## [YOUR GOAL]
Below are some entries. Count how many of their lines include "white", then give that number only.

## [EXTRACTED ENTRIES]
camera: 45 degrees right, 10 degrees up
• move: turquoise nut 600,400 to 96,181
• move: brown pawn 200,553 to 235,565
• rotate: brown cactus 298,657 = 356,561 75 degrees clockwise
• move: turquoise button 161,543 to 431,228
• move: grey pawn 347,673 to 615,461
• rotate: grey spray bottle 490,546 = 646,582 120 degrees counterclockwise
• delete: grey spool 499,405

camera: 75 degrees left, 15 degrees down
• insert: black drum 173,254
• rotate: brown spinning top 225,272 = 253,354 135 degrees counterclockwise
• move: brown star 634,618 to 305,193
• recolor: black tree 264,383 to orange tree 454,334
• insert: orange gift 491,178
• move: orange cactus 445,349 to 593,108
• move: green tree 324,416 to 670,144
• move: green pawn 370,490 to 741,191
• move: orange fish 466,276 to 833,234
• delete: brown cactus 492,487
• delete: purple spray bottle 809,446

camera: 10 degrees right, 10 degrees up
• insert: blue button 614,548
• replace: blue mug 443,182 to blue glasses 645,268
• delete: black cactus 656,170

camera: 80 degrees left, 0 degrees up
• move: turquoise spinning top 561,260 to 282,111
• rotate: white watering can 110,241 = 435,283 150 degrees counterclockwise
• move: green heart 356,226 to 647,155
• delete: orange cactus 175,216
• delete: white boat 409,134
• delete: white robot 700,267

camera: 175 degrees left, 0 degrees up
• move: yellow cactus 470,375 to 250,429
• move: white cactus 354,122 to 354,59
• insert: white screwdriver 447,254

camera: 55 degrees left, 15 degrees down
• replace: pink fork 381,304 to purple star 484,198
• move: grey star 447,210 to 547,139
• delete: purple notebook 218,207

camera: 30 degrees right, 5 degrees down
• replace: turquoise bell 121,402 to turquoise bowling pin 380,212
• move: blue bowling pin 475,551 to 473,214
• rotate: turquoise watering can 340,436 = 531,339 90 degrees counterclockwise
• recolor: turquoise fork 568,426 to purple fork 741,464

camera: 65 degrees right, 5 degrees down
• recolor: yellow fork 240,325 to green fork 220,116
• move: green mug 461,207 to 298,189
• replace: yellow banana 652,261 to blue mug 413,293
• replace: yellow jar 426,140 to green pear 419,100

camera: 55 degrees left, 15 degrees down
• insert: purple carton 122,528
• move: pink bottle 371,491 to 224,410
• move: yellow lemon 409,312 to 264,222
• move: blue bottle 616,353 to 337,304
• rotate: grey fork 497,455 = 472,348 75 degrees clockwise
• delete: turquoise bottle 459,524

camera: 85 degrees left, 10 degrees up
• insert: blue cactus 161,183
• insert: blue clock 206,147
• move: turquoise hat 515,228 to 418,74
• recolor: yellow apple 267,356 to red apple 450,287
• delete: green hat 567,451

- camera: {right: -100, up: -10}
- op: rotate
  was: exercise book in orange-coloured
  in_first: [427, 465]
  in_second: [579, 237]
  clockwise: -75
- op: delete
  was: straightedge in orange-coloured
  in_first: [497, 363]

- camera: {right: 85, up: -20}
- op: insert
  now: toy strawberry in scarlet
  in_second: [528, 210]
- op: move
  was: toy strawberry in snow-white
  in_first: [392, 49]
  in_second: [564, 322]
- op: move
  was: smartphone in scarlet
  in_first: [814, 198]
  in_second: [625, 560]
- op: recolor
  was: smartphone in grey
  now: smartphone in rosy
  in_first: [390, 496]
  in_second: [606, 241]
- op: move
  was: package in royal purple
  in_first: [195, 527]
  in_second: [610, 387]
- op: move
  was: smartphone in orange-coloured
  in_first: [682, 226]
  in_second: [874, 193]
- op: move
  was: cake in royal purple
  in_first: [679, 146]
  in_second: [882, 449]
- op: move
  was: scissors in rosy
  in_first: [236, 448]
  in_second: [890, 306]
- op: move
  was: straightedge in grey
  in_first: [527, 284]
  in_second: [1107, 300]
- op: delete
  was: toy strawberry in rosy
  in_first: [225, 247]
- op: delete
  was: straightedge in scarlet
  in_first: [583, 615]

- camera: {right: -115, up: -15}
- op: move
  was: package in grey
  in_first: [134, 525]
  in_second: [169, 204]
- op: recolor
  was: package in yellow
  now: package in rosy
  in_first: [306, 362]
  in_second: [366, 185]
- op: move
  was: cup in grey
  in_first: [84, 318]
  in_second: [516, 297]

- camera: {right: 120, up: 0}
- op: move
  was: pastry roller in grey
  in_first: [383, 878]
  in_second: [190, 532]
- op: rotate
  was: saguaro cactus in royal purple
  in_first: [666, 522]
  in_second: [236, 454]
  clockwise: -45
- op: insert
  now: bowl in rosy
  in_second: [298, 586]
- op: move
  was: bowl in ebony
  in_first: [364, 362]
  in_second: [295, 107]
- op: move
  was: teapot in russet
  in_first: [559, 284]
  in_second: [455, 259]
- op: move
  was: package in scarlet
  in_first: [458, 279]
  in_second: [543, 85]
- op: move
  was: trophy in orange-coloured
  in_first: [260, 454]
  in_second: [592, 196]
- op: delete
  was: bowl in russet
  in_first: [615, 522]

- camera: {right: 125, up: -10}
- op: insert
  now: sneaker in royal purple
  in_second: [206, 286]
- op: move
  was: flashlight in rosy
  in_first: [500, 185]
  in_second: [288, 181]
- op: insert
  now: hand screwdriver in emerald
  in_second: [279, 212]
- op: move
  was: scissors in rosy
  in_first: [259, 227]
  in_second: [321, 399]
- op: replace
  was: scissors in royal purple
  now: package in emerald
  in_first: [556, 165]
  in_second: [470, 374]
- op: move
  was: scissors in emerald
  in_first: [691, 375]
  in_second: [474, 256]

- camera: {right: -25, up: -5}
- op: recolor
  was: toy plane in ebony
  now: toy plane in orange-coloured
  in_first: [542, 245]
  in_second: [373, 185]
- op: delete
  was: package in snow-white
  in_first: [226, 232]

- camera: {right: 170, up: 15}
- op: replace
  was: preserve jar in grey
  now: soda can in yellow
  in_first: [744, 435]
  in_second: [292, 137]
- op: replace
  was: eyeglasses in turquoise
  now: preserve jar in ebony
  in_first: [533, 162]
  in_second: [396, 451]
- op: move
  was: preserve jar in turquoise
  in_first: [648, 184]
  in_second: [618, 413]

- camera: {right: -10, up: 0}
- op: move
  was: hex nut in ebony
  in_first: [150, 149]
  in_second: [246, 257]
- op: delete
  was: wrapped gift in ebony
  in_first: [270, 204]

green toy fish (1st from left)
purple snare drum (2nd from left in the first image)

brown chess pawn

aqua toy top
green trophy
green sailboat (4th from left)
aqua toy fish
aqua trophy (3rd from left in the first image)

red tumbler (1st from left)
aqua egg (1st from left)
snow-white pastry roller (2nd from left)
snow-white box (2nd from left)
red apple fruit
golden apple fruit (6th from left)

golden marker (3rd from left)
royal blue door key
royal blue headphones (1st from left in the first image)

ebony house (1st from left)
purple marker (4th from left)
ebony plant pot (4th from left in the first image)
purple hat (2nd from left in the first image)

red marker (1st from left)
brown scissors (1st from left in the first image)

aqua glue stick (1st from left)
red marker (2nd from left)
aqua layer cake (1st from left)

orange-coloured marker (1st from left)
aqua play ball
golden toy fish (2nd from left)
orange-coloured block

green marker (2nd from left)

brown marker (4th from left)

## [PROBLEM SOLUTION]
9